* PROBLEM DESCRIPTION:
Output all entries verbatim. Skip pictures.

**** DATA UNDER STUDY ****

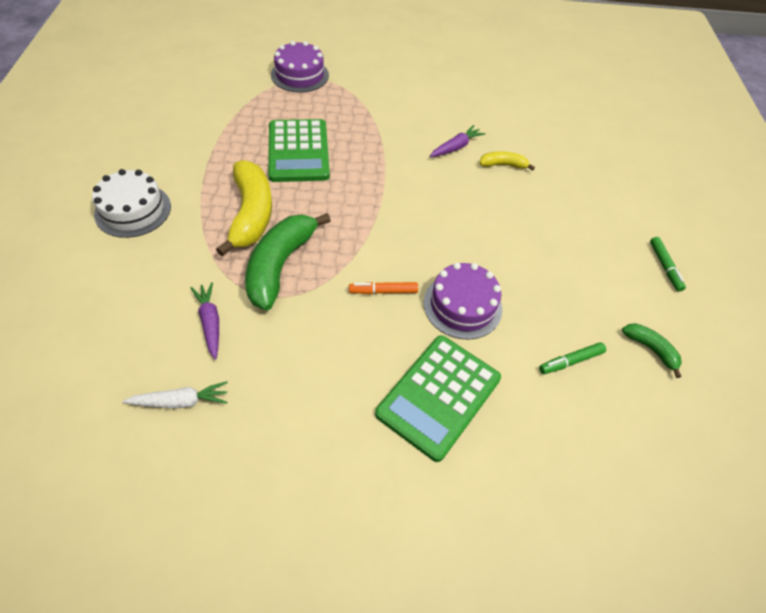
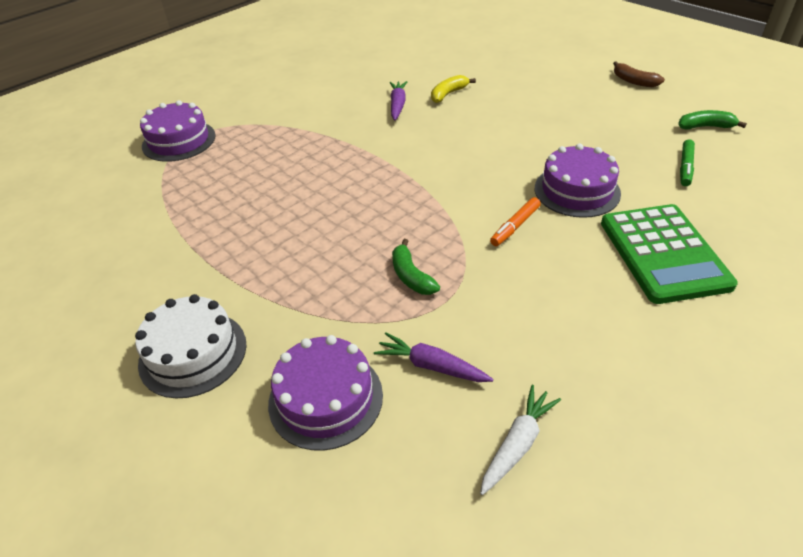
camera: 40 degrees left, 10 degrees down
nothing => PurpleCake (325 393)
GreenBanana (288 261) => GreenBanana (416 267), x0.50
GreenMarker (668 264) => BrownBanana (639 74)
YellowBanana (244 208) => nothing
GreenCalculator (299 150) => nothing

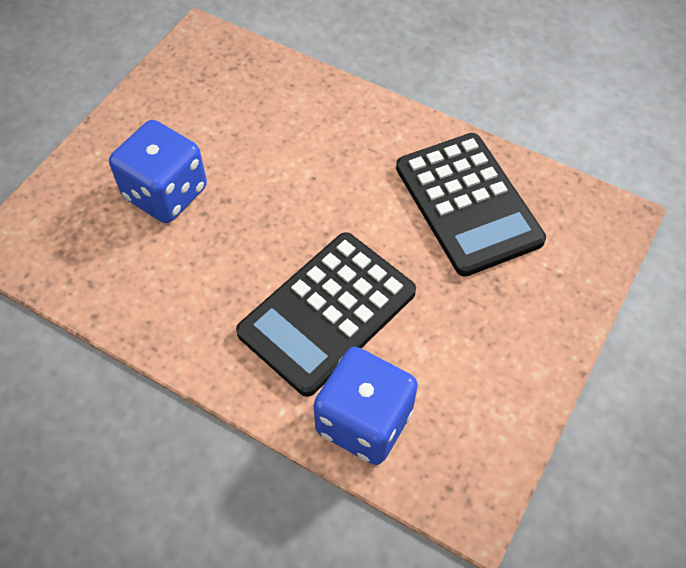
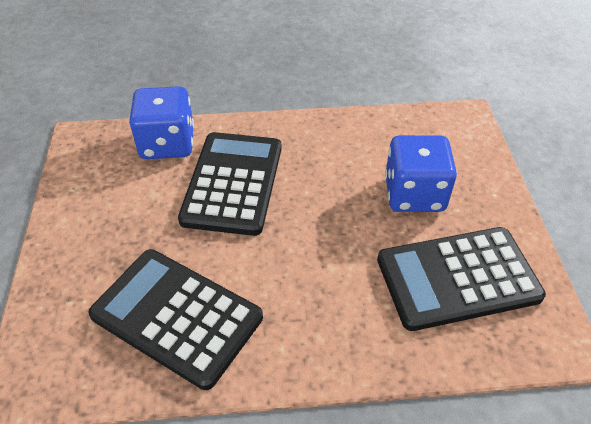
camera: 145 degrees right, 10 degrees down
nothing => BlackCalculator (461 279)

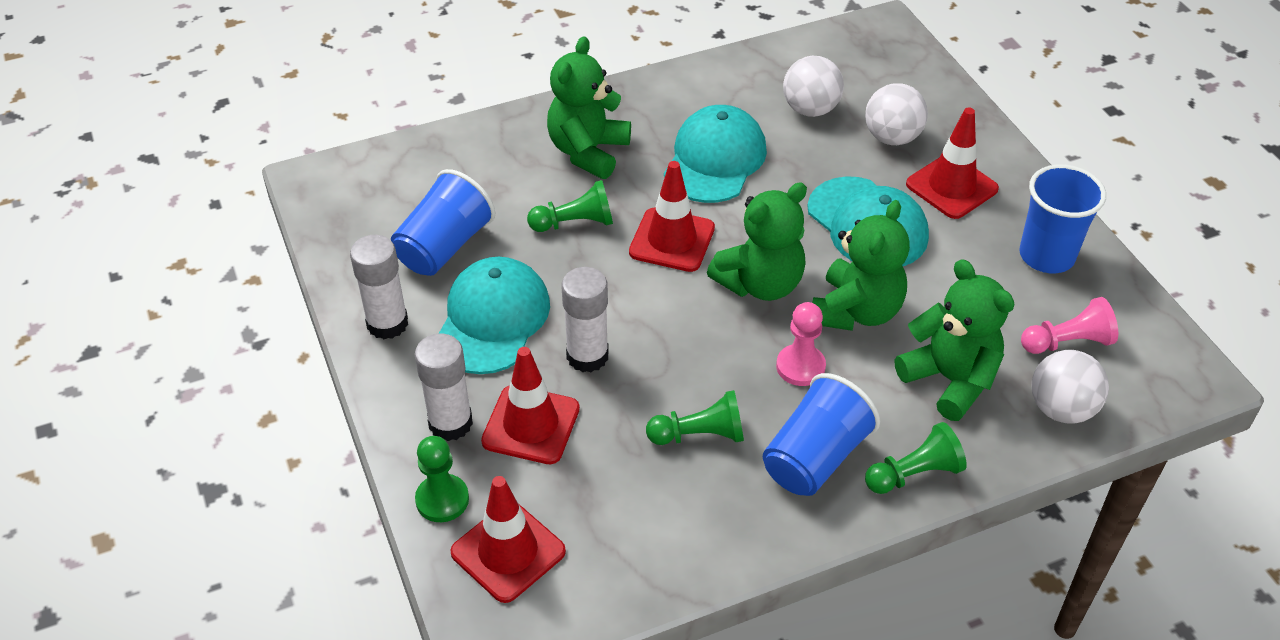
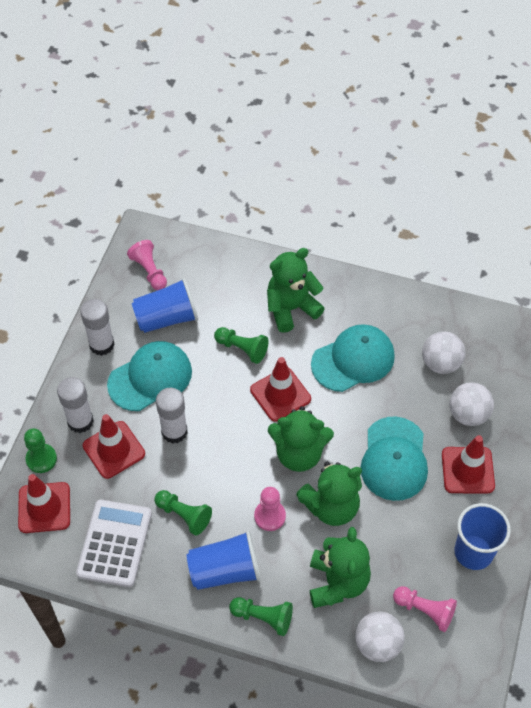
camera: 40 degrees right, 10 degrees up
nothing => WhiteCalculator (114 543)
nothing => PinkPawn (147 265)

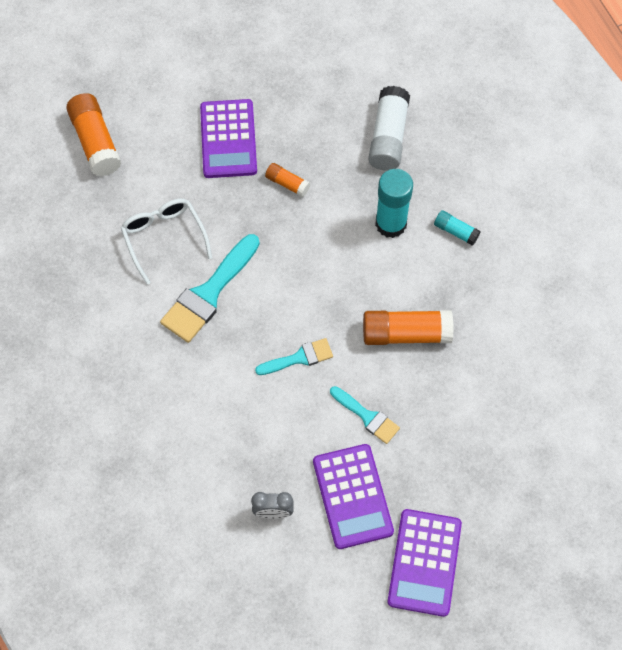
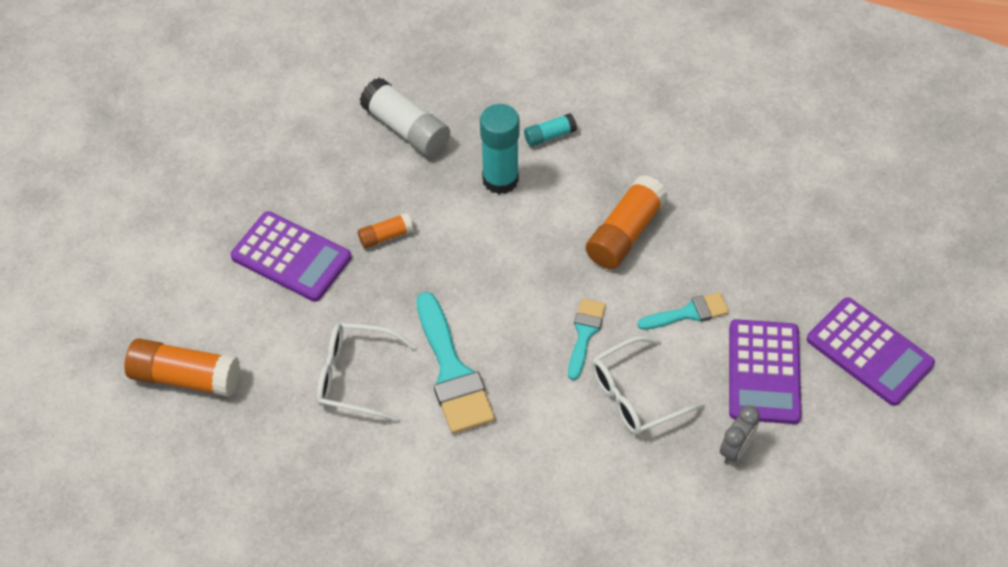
camera: 55 degrees left, 10 degrees down
nothing => WhiteGlasses (648 385)
PurpleCalculator (353 496) => PurpleCalculator (765 371), 75 degrees clockwise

****

* WRITTEN ANSWER:
camera: 40 degrees left, 10 degrees down
nothing => PurpleCake (325 393)
GreenBanana (288 261) => GreenBanana (416 267), x0.50
GreenMarker (668 264) => BrownBanana (639 74)
YellowBanana (244 208) => nothing
GreenCalculator (299 150) => nothing

camera: 145 degrees right, 10 degrees down
nothing => BlackCalculator (461 279)

camera: 40 degrees right, 10 degrees up
nothing => WhiteCalculator (114 543)
nothing => PinkPawn (147 265)

camera: 55 degrees left, 10 degrees down
nothing => WhiteGlasses (648 385)
PurpleCalculator (353 496) => PurpleCalculator (765 371), 75 degrees clockwise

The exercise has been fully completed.